Top of EXERCISE MATERIAL

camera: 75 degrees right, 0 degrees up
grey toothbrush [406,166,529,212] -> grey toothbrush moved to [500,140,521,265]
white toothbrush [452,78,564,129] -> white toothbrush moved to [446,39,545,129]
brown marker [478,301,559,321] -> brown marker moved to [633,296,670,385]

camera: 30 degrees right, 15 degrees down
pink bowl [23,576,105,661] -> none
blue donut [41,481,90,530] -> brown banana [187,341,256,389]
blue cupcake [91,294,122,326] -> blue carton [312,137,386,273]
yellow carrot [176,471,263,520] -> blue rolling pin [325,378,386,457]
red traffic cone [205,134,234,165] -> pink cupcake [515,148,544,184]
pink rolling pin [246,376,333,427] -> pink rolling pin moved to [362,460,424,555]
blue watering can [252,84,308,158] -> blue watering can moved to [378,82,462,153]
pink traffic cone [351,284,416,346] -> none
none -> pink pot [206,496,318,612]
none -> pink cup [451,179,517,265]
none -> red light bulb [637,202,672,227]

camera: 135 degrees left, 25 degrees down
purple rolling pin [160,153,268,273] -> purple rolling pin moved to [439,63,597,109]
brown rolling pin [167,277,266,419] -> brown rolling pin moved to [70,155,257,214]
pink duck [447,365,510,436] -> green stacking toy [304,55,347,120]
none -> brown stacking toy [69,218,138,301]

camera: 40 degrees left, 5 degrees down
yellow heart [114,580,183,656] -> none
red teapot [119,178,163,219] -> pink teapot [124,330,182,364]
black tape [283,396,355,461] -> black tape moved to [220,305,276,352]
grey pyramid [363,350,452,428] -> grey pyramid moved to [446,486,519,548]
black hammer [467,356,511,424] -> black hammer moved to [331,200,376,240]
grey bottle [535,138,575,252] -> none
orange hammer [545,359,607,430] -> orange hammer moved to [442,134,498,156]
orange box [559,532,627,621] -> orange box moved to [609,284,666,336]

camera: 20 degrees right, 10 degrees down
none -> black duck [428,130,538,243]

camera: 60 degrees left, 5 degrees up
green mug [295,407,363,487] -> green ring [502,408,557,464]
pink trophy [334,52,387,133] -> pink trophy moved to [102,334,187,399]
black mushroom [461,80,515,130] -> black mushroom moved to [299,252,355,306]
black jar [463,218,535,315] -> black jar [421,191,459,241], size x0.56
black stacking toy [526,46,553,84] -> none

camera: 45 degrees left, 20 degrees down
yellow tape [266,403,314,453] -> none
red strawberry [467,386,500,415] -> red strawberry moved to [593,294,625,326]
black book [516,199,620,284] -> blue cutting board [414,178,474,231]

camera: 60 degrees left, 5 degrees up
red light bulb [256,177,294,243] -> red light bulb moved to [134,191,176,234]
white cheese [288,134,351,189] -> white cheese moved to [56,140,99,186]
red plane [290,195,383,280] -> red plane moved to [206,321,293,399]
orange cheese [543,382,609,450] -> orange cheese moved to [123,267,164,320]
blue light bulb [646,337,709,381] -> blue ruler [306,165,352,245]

Bottom of EXERCISE MATERIAL

=== EXERCISE BRIEF ===
The reply should restate the records above in full, character for character.

=== TASK RESPONSE ===
camera: 75 degrees right, 0 degrees up
grey toothbrush [406,166,529,212] -> grey toothbrush moved to [500,140,521,265]
white toothbrush [452,78,564,129] -> white toothbrush moved to [446,39,545,129]
brown marker [478,301,559,321] -> brown marker moved to [633,296,670,385]

camera: 30 degrees right, 15 degrees down
pink bowl [23,576,105,661] -> none
blue donut [41,481,90,530] -> brown banana [187,341,256,389]
blue cupcake [91,294,122,326] -> blue carton [312,137,386,273]
yellow carrot [176,471,263,520] -> blue rolling pin [325,378,386,457]
red traffic cone [205,134,234,165] -> pink cupcake [515,148,544,184]
pink rolling pin [246,376,333,427] -> pink rolling pin moved to [362,460,424,555]
blue watering can [252,84,308,158] -> blue watering can moved to [378,82,462,153]
pink traffic cone [351,284,416,346] -> none
none -> pink pot [206,496,318,612]
none -> pink cup [451,179,517,265]
none -> red light bulb [637,202,672,227]

camera: 135 degrees left, 25 degrees down
purple rolling pin [160,153,268,273] -> purple rolling pin moved to [439,63,597,109]
brown rolling pin [167,277,266,419] -> brown rolling pin moved to [70,155,257,214]
pink duck [447,365,510,436] -> green stacking toy [304,55,347,120]
none -> brown stacking toy [69,218,138,301]

camera: 40 degrees left, 5 degrees down
yellow heart [114,580,183,656] -> none
red teapot [119,178,163,219] -> pink teapot [124,330,182,364]
black tape [283,396,355,461] -> black tape moved to [220,305,276,352]
grey pyramid [363,350,452,428] -> grey pyramid moved to [446,486,519,548]
black hammer [467,356,511,424] -> black hammer moved to [331,200,376,240]
grey bottle [535,138,575,252] -> none
orange hammer [545,359,607,430] -> orange hammer moved to [442,134,498,156]
orange box [559,532,627,621] -> orange box moved to [609,284,666,336]

camera: 20 degrees right, 10 degrees down
none -> black duck [428,130,538,243]

camera: 60 degrees left, 5 degrees up
green mug [295,407,363,487] -> green ring [502,408,557,464]
pink trophy [334,52,387,133] -> pink trophy moved to [102,334,187,399]
black mushroom [461,80,515,130] -> black mushroom moved to [299,252,355,306]
black jar [463,218,535,315] -> black jar [421,191,459,241], size x0.56
black stacking toy [526,46,553,84] -> none

camera: 45 degrees left, 20 degrees down
yellow tape [266,403,314,453] -> none
red strawberry [467,386,500,415] -> red strawberry moved to [593,294,625,326]
black book [516,199,620,284] -> blue cutting board [414,178,474,231]

camera: 60 degrees left, 5 degrees up
red light bulb [256,177,294,243] -> red light bulb moved to [134,191,176,234]
white cheese [288,134,351,189] -> white cheese moved to [56,140,99,186]
red plane [290,195,383,280] -> red plane moved to [206,321,293,399]
orange cheese [543,382,609,450] -> orange cheese moved to [123,267,164,320]
blue light bulb [646,337,709,381] -> blue ruler [306,165,352,245]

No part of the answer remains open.